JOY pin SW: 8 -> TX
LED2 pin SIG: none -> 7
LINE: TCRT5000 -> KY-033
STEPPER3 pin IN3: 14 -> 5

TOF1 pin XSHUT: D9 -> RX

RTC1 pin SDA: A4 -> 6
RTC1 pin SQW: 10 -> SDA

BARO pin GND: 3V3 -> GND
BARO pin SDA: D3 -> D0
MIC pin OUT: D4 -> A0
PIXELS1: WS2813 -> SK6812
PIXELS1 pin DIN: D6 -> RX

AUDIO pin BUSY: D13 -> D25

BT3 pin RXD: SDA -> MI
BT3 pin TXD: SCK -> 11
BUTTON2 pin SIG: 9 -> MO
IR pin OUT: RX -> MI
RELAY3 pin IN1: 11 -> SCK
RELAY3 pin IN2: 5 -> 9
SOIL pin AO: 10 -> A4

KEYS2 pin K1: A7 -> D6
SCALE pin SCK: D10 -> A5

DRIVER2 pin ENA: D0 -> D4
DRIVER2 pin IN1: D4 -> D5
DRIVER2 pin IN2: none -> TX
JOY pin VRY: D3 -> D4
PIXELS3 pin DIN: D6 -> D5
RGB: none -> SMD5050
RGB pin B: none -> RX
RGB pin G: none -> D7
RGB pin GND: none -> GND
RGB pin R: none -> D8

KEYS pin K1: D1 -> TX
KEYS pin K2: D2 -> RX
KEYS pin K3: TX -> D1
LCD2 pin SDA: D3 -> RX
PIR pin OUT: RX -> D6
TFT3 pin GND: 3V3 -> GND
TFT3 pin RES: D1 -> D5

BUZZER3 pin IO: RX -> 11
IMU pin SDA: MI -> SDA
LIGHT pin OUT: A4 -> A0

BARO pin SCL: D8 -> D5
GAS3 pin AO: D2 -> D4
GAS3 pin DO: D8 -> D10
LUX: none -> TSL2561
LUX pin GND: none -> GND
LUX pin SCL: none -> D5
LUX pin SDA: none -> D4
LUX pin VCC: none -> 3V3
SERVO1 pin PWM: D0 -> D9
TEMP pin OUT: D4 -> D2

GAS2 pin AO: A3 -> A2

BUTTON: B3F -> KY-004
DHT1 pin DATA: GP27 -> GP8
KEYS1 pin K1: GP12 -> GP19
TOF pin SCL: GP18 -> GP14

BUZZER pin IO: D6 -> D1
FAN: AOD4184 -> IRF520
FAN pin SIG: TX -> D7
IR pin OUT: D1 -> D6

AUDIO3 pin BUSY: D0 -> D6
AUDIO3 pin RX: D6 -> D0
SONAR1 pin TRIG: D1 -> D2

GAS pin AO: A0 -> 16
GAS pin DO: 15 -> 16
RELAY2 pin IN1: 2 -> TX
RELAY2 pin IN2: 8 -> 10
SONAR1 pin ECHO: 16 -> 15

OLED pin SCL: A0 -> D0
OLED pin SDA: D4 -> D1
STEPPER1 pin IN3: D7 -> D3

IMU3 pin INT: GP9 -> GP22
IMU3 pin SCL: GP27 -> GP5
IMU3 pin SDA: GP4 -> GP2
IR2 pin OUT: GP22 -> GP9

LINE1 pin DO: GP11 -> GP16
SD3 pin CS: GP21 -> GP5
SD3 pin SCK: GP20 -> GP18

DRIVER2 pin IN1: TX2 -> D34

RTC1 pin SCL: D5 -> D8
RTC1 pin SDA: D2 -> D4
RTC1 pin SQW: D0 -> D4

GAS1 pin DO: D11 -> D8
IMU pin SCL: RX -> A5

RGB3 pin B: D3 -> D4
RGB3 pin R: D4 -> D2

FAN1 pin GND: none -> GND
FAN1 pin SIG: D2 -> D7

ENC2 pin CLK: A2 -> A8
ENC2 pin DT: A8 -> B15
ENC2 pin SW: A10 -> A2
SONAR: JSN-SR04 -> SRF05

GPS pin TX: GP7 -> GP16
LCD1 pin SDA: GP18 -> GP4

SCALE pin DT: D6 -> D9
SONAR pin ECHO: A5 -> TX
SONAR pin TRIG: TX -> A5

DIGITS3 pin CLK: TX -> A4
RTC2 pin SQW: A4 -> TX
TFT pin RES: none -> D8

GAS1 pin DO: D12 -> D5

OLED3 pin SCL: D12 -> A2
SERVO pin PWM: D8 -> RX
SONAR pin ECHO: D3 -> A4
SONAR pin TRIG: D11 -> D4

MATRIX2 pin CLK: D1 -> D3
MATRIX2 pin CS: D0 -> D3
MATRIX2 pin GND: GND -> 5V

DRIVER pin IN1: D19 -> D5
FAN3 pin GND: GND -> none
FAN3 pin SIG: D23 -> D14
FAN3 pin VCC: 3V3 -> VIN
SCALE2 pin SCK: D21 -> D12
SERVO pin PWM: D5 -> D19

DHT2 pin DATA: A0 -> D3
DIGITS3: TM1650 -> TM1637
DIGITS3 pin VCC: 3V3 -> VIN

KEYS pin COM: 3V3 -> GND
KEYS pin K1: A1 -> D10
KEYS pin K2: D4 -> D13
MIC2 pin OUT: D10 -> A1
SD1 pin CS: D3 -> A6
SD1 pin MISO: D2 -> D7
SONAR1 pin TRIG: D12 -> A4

▶ _What to do_
Return all data verbatim.

▶ _Answer to this problem_
JOY pin SW: 8 -> TX
LED2 pin SIG: none -> 7
LINE: TCRT5000 -> KY-033
STEPPER3 pin IN3: 14 -> 5

TOF1 pin XSHUT: D9 -> RX

RTC1 pin SDA: A4 -> 6
RTC1 pin SQW: 10 -> SDA

BARO pin GND: 3V3 -> GND
BARO pin SDA: D3 -> D0
MIC pin OUT: D4 -> A0
PIXELS1: WS2813 -> SK6812
PIXELS1 pin DIN: D6 -> RX

AUDIO pin BUSY: D13 -> D25

BT3 pin RXD: SDA -> MI
BT3 pin TXD: SCK -> 11
BUTTON2 pin SIG: 9 -> MO
IR pin OUT: RX -> MI
RELAY3 pin IN1: 11 -> SCK
RELAY3 pin IN2: 5 -> 9
SOIL pin AO: 10 -> A4

KEYS2 pin K1: A7 -> D6
SCALE pin SCK: D10 -> A5

DRIVER2 pin ENA: D0 -> D4
DRIVER2 pin IN1: D4 -> D5
DRIVER2 pin IN2: none -> TX
JOY pin VRY: D3 -> D4
PIXELS3 pin DIN: D6 -> D5
RGB: none -> SMD5050
RGB pin B: none -> RX
RGB pin G: none -> D7
RGB pin GND: none -> GND
RGB pin R: none -> D8

KEYS pin K1: D1 -> TX
KEYS pin K2: D2 -> RX
KEYS pin K3: TX -> D1
LCD2 pin SDA: D3 -> RX
PIR pin OUT: RX -> D6
TFT3 pin GND: 3V3 -> GND
TFT3 pin RES: D1 -> D5

BUZZER3 pin IO: RX -> 11
IMU pin SDA: MI -> SDA
LIGHT pin OUT: A4 -> A0

BARO pin SCL: D8 -> D5
GAS3 pin AO: D2 -> D4
GAS3 pin DO: D8 -> D10
LUX: none -> TSL2561
LUX pin GND: none -> GND
LUX pin SCL: none -> D5
LUX pin SDA: none -> D4
LUX pin VCC: none -> 3V3
SERVO1 pin PWM: D0 -> D9
TEMP pin OUT: D4 -> D2

GAS2 pin AO: A3 -> A2

BUTTON: B3F -> KY-004
DHT1 pin DATA: GP27 -> GP8
KEYS1 pin K1: GP12 -> GP19
TOF pin SCL: GP18 -> GP14

BUZZER pin IO: D6 -> D1
FAN: AOD4184 -> IRF520
FAN pin SIG: TX -> D7
IR pin OUT: D1 -> D6

AUDIO3 pin BUSY: D0 -> D6
AUDIO3 pin RX: D6 -> D0
SONAR1 pin TRIG: D1 -> D2

GAS pin AO: A0 -> 16
GAS pin DO: 15 -> 16
RELAY2 pin IN1: 2 -> TX
RELAY2 pin IN2: 8 -> 10
SONAR1 pin ECHO: 16 -> 15

OLED pin SCL: A0 -> D0
OLED pin SDA: D4 -> D1
STEPPER1 pin IN3: D7 -> D3

IMU3 pin INT: GP9 -> GP22
IMU3 pin SCL: GP27 -> GP5
IMU3 pin SDA: GP4 -> GP2
IR2 pin OUT: GP22 -> GP9

LINE1 pin DO: GP11 -> GP16
SD3 pin CS: GP21 -> GP5
SD3 pin SCK: GP20 -> GP18

DRIVER2 pin IN1: TX2 -> D34

RTC1 pin SCL: D5 -> D8
RTC1 pin SDA: D2 -> D4
RTC1 pin SQW: D0 -> D4

GAS1 pin DO: D11 -> D8
IMU pin SCL: RX -> A5

RGB3 pin B: D3 -> D4
RGB3 pin R: D4 -> D2

FAN1 pin GND: none -> GND
FAN1 pin SIG: D2 -> D7

ENC2 pin CLK: A2 -> A8
ENC2 pin DT: A8 -> B15
ENC2 pin SW: A10 -> A2
SONAR: JSN-SR04 -> SRF05

GPS pin TX: GP7 -> GP16
LCD1 pin SDA: GP18 -> GP4

SCALE pin DT: D6 -> D9
SONAR pin ECHO: A5 -> TX
SONAR pin TRIG: TX -> A5

DIGITS3 pin CLK: TX -> A4
RTC2 pin SQW: A4 -> TX
TFT pin RES: none -> D8

GAS1 pin DO: D12 -> D5

OLED3 pin SCL: D12 -> A2
SERVO pin PWM: D8 -> RX
SONAR pin ECHO: D3 -> A4
SONAR pin TRIG: D11 -> D4

MATRIX2 pin CLK: D1 -> D3
MATRIX2 pin CS: D0 -> D3
MATRIX2 pin GND: GND -> 5V

DRIVER pin IN1: D19 -> D5
FAN3 pin GND: GND -> none
FAN3 pin SIG: D23 -> D14
FAN3 pin VCC: 3V3 -> VIN
SCALE2 pin SCK: D21 -> D12
SERVO pin PWM: D5 -> D19

DHT2 pin DATA: A0 -> D3
DIGITS3: TM1650 -> TM1637
DIGITS3 pin VCC: 3V3 -> VIN

KEYS pin COM: 3V3 -> GND
KEYS pin K1: A1 -> D10
KEYS pin K2: D4 -> D13
MIC2 pin OUT: D10 -> A1
SD1 pin CS: D3 -> A6
SD1 pin MISO: D2 -> D7
SONAR1 pin TRIG: D12 -> A4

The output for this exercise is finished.